Provided material: Begin
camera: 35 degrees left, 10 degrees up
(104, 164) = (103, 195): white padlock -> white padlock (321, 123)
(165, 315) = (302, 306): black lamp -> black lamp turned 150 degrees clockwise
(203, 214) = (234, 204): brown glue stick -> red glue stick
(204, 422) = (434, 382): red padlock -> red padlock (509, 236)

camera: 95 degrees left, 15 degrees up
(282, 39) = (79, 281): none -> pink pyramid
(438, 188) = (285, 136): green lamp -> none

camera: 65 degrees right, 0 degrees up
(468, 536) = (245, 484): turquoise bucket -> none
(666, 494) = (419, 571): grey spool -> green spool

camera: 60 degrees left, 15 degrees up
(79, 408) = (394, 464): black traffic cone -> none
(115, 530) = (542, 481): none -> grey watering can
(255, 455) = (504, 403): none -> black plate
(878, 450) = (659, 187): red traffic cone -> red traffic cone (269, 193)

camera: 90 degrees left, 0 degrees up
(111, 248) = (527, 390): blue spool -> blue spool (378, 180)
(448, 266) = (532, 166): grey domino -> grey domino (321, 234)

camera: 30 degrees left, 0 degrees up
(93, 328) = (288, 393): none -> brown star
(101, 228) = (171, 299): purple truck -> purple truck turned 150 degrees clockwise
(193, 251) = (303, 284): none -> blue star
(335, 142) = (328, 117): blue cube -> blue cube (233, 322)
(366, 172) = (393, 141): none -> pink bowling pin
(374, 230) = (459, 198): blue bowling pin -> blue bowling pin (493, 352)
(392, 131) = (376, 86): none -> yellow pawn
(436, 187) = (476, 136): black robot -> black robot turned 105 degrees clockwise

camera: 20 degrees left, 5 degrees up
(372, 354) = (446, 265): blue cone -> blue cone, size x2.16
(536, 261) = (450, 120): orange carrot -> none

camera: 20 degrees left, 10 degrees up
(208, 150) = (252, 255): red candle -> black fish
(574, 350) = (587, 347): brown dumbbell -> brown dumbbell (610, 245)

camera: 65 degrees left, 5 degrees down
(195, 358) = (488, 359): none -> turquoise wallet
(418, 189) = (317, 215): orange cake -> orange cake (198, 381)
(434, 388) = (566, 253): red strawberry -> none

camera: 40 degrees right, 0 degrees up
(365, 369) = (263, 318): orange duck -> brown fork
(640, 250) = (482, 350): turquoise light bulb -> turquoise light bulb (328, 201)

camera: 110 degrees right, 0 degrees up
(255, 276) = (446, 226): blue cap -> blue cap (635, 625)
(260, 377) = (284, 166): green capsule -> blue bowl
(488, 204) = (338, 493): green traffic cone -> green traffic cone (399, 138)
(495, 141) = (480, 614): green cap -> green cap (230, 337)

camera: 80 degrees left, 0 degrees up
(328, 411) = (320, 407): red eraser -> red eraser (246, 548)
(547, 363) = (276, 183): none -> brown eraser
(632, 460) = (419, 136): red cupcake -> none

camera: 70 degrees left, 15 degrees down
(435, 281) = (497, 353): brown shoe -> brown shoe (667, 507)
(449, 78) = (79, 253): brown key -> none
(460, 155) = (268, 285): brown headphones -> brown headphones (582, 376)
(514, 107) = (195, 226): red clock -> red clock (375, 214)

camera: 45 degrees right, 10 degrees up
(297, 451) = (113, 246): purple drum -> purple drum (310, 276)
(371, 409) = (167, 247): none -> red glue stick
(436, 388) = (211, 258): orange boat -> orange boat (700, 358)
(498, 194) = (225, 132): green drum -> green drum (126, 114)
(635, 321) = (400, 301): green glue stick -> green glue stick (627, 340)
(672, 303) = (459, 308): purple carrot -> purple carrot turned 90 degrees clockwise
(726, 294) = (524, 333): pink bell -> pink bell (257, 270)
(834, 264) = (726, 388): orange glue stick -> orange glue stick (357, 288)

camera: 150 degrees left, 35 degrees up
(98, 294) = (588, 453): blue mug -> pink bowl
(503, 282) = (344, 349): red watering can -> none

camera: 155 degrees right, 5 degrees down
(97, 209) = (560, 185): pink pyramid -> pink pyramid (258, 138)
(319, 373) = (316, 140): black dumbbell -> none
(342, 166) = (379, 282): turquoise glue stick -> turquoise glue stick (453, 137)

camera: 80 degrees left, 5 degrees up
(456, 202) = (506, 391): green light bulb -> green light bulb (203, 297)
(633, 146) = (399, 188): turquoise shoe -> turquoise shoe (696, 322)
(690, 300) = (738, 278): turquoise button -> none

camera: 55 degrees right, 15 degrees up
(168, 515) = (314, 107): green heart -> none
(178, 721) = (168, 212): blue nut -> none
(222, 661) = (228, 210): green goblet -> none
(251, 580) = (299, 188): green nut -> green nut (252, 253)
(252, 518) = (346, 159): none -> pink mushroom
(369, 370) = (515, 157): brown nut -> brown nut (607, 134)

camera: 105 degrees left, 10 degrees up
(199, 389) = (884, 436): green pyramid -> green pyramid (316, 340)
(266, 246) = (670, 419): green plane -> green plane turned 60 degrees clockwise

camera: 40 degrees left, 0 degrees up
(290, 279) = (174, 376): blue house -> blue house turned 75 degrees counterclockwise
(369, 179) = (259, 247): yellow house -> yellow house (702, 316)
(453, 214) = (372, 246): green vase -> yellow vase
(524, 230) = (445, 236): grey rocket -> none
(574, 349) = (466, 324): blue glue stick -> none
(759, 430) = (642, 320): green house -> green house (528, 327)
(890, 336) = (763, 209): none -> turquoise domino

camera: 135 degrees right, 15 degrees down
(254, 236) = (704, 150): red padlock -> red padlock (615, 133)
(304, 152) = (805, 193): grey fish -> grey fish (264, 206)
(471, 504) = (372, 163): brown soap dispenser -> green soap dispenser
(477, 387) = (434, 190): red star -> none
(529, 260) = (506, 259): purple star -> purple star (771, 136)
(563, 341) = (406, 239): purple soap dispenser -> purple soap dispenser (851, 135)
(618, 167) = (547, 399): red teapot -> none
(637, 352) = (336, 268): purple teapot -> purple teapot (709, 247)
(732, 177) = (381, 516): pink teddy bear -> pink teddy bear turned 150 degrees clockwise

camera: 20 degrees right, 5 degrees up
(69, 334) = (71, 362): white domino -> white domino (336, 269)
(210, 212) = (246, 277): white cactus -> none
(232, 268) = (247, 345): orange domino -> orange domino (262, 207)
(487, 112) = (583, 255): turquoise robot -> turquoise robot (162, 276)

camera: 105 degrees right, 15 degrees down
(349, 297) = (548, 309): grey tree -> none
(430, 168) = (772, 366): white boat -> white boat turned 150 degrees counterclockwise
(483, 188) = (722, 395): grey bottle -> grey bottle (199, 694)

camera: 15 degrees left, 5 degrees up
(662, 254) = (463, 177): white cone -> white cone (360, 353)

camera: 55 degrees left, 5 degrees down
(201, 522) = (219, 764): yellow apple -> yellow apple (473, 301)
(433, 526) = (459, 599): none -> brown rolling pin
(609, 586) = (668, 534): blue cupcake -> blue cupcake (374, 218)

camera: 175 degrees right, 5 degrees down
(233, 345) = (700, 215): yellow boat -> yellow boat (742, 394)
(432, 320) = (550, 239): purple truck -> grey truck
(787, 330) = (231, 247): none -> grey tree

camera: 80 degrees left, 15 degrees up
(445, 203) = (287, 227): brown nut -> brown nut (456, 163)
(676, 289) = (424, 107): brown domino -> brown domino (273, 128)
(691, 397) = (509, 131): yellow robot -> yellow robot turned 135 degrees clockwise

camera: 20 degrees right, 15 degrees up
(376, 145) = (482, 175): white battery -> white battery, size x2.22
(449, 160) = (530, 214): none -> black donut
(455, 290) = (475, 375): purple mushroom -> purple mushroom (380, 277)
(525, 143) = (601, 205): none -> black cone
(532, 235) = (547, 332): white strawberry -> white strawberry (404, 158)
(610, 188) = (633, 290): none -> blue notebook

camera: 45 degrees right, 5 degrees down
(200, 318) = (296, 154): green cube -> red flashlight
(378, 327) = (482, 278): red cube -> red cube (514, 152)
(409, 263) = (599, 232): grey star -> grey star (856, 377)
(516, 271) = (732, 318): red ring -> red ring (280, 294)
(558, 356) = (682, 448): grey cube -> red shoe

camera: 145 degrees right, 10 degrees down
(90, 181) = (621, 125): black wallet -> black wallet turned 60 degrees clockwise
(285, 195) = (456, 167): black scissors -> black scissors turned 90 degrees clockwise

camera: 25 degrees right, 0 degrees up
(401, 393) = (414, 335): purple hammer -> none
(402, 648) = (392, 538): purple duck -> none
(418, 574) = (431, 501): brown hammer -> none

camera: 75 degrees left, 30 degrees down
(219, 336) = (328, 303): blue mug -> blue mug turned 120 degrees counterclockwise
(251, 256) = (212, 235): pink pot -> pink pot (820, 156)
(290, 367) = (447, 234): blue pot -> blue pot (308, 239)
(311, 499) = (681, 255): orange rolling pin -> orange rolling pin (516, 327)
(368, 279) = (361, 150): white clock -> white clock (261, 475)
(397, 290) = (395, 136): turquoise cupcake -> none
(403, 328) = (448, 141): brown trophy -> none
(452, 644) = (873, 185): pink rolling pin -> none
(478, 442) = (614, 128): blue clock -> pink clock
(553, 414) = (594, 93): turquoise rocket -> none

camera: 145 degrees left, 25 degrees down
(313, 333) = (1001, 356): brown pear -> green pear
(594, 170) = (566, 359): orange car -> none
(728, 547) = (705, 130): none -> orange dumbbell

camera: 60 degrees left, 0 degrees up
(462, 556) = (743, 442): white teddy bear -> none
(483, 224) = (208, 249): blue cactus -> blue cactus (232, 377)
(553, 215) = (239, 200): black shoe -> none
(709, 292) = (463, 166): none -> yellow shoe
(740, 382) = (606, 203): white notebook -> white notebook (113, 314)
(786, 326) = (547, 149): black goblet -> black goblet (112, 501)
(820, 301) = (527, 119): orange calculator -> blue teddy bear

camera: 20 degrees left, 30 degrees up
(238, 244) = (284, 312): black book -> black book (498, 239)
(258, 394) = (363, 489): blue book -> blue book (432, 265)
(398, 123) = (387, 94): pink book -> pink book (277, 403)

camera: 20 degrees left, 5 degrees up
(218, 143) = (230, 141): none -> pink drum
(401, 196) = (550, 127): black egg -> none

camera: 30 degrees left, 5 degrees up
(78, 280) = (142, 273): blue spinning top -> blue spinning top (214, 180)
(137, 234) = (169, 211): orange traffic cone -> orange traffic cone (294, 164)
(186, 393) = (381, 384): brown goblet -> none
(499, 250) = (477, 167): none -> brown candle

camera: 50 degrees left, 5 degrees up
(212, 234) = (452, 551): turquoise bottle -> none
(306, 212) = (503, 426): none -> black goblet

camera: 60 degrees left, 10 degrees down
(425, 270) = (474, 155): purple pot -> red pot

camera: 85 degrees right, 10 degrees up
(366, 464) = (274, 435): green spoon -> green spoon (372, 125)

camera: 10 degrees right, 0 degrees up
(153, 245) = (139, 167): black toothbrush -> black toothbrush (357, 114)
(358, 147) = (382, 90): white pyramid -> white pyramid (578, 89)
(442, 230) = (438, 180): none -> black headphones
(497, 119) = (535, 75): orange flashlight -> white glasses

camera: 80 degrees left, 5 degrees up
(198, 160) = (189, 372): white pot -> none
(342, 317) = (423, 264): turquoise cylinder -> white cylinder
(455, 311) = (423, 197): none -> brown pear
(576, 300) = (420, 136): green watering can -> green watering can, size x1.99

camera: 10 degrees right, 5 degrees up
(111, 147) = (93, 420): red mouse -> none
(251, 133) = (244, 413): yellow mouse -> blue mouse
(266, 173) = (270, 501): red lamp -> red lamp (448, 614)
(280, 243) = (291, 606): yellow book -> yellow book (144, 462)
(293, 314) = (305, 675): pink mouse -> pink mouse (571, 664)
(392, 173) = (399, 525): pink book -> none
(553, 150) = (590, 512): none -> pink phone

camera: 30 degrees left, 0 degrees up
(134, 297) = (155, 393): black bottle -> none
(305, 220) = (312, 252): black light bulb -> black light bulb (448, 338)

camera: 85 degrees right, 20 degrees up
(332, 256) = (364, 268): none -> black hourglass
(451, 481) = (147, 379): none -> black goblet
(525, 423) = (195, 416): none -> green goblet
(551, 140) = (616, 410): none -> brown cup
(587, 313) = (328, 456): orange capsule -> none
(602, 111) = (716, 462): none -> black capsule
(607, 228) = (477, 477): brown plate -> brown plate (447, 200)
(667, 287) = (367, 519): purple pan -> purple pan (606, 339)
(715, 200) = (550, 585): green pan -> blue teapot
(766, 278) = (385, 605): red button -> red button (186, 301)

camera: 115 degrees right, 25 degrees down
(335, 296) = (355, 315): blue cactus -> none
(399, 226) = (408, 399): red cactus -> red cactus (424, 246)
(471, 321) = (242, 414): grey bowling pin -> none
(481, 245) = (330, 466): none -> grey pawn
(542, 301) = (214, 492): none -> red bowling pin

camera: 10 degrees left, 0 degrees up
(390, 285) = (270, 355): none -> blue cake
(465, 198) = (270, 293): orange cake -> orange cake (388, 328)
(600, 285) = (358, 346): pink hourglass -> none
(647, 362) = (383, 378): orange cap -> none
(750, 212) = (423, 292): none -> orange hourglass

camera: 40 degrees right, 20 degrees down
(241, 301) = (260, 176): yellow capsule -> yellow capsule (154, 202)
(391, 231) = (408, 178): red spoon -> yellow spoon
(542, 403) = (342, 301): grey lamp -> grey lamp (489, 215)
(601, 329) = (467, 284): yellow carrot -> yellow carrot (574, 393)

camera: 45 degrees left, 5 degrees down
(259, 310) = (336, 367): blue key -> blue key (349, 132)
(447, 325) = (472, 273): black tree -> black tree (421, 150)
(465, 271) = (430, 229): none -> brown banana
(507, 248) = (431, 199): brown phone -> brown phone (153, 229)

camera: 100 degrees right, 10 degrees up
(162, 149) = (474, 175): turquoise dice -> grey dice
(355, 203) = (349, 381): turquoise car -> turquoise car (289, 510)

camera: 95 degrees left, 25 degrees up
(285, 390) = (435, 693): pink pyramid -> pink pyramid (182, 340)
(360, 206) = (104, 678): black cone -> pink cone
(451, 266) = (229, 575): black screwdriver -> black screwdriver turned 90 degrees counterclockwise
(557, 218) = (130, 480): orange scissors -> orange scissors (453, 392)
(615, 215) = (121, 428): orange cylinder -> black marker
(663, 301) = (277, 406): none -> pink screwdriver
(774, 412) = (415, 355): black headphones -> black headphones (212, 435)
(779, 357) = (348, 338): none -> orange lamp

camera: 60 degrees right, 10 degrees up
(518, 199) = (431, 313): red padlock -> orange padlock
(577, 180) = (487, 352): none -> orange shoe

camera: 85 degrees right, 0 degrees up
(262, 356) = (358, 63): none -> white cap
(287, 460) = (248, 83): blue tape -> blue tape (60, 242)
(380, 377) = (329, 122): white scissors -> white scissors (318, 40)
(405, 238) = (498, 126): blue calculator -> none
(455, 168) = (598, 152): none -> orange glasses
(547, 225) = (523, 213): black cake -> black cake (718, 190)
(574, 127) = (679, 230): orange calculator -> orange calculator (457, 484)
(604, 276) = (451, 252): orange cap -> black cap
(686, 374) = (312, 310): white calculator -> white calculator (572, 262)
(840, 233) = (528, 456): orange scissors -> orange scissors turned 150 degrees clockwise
Provided material: End
Every line above from the line with "(759, 430) = (642, 320): green" to the line with "(787, 330) = (231, 247): none -> grey tree" is wanted, ends included; write them out exactly and add no other line.

(759, 430) = (642, 320): green house -> green house (528, 327)
(890, 336) = (763, 209): none -> turquoise domino

camera: 135 degrees right, 15 degrees down
(254, 236) = (704, 150): red padlock -> red padlock (615, 133)
(304, 152) = (805, 193): grey fish -> grey fish (264, 206)
(471, 504) = (372, 163): brown soap dispenser -> green soap dispenser
(477, 387) = (434, 190): red star -> none
(529, 260) = (506, 259): purple star -> purple star (771, 136)
(563, 341) = (406, 239): purple soap dispenser -> purple soap dispenser (851, 135)
(618, 167) = (547, 399): red teapot -> none
(637, 352) = (336, 268): purple teapot -> purple teapot (709, 247)
(732, 177) = (381, 516): pink teddy bear -> pink teddy bear turned 150 degrees clockwise

camera: 20 degrees right, 5 degrees up
(69, 334) = (71, 362): white domino -> white domino (336, 269)
(210, 212) = (246, 277): white cactus -> none
(232, 268) = (247, 345): orange domino -> orange domino (262, 207)
(487, 112) = (583, 255): turquoise robot -> turquoise robot (162, 276)

camera: 105 degrees right, 15 degrees down
(349, 297) = (548, 309): grey tree -> none
(430, 168) = (772, 366): white boat -> white boat turned 150 degrees counterclockwise
(483, 188) = (722, 395): grey bottle -> grey bottle (199, 694)

camera: 15 degrees left, 5 degrees up
(662, 254) = (463, 177): white cone -> white cone (360, 353)

camera: 55 degrees left, 5 degrees down
(201, 522) = (219, 764): yellow apple -> yellow apple (473, 301)
(433, 526) = (459, 599): none -> brown rolling pin
(609, 586) = (668, 534): blue cupcake -> blue cupcake (374, 218)

camera: 175 degrees right, 5 degrees down
(233, 345) = (700, 215): yellow boat -> yellow boat (742, 394)
(432, 320) = (550, 239): purple truck -> grey truck
(787, 330) = (231, 247): none -> grey tree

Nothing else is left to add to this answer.